◆ DATA
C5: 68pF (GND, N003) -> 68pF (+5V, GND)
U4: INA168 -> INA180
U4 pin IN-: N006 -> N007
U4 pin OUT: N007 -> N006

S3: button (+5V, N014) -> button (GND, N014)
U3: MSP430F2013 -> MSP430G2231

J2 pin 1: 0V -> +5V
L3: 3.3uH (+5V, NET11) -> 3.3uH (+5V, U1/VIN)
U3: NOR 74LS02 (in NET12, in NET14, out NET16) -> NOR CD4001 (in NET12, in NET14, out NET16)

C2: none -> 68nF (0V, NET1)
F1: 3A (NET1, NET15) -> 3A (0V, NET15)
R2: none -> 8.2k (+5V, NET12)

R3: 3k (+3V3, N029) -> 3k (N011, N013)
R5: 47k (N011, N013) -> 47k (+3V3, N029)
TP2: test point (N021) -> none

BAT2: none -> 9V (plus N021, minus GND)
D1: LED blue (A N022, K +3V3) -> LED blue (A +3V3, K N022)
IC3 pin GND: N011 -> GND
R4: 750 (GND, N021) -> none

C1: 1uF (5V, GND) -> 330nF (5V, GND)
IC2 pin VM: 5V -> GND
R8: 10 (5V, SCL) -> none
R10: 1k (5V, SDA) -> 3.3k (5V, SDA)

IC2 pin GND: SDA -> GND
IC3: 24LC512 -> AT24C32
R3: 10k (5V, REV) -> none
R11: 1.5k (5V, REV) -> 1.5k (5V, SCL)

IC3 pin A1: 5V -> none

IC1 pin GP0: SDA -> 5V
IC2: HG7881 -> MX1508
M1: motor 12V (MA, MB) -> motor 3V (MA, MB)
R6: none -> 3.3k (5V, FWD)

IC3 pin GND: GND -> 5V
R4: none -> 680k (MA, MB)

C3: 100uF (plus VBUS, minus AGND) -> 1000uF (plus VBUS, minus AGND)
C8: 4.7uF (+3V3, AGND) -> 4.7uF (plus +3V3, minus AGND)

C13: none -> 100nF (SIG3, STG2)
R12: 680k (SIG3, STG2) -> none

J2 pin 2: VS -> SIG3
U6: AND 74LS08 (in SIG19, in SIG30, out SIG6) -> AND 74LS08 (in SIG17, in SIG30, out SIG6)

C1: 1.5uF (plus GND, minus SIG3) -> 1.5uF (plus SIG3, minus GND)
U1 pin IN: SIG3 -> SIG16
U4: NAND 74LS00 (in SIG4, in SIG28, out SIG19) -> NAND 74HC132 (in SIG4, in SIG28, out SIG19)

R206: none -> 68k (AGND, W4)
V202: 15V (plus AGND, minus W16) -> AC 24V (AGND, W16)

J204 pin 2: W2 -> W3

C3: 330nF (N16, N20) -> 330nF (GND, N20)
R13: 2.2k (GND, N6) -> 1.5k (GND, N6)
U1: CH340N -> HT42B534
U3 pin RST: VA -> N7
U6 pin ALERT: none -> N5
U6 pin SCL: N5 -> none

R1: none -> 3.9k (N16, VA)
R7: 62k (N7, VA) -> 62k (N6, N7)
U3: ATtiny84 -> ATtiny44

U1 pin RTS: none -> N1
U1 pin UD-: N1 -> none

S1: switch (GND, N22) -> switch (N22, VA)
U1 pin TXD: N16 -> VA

◆ EXERCISE DETAILS
Please transcribe the data exactly from its first line. End with the line that contains "R3: 10k (5V, REV) -> none".

◆ THE COMPLETED TASK
C5: 68pF (GND, N003) -> 68pF (+5V, GND)
U4: INA168 -> INA180
U4 pin IN-: N006 -> N007
U4 pin OUT: N007 -> N006

S3: button (+5V, N014) -> button (GND, N014)
U3: MSP430F2013 -> MSP430G2231

J2 pin 1: 0V -> +5V
L3: 3.3uH (+5V, NET11) -> 3.3uH (+5V, U1/VIN)
U3: NOR 74LS02 (in NET12, in NET14, out NET16) -> NOR CD4001 (in NET12, in NET14, out NET16)

C2: none -> 68nF (0V, NET1)
F1: 3A (NET1, NET15) -> 3A (0V, NET15)
R2: none -> 8.2k (+5V, NET12)

R3: 3k (+3V3, N029) -> 3k (N011, N013)
R5: 47k (N011, N013) -> 47k (+3V3, N029)
TP2: test point (N021) -> none

BAT2: none -> 9V (plus N021, minus GND)
D1: LED blue (A N022, K +3V3) -> LED blue (A +3V3, K N022)
IC3 pin GND: N011 -> GND
R4: 750 (GND, N021) -> none

C1: 1uF (5V, GND) -> 330nF (5V, GND)
IC2 pin VM: 5V -> GND
R8: 10 (5V, SCL) -> none
R10: 1k (5V, SDA) -> 3.3k (5V, SDA)

IC2 pin GND: SDA -> GND
IC3: 24LC512 -> AT24C32
R3: 10k (5V, REV) -> none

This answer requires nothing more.